» **AIM OF THE TASK**
Everything in the data except the pictures belongs in your answer, copied exactly.

» **INPUT DATA**
****
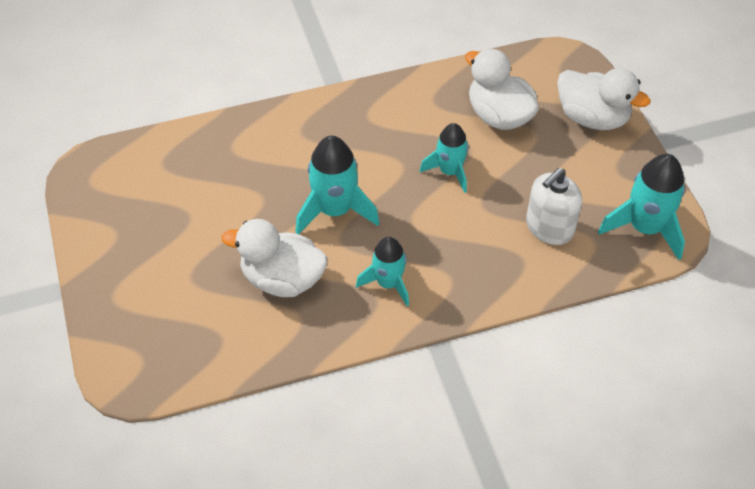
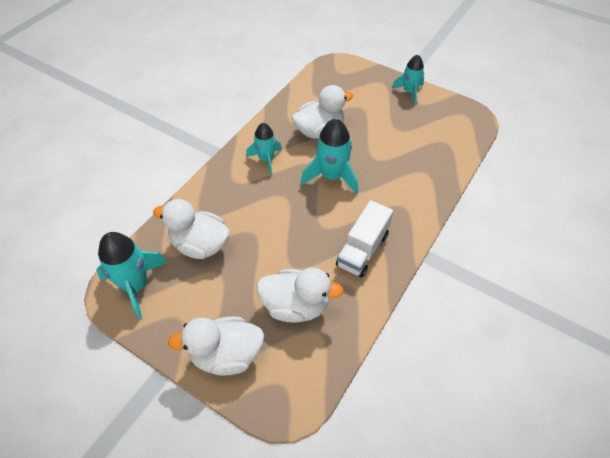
camera: 140 degrees right, 0 degrees up
turquoise rocket [420,123,469,193] -> turquoise rocket moved to [392,54,424,105]
white soap dispenser [526,168,582,245] -> white duck [153,199,230,259]
none -> white truck [336,200,393,277]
****
» **SOLUTION TO THIS PROBLEM**
camera: 140 degrees right, 0 degrees up
turquoise rocket [420,123,469,193] -> turquoise rocket moved to [392,54,424,105]
white soap dispenser [526,168,582,245] -> white duck [153,199,230,259]
none -> white truck [336,200,393,277]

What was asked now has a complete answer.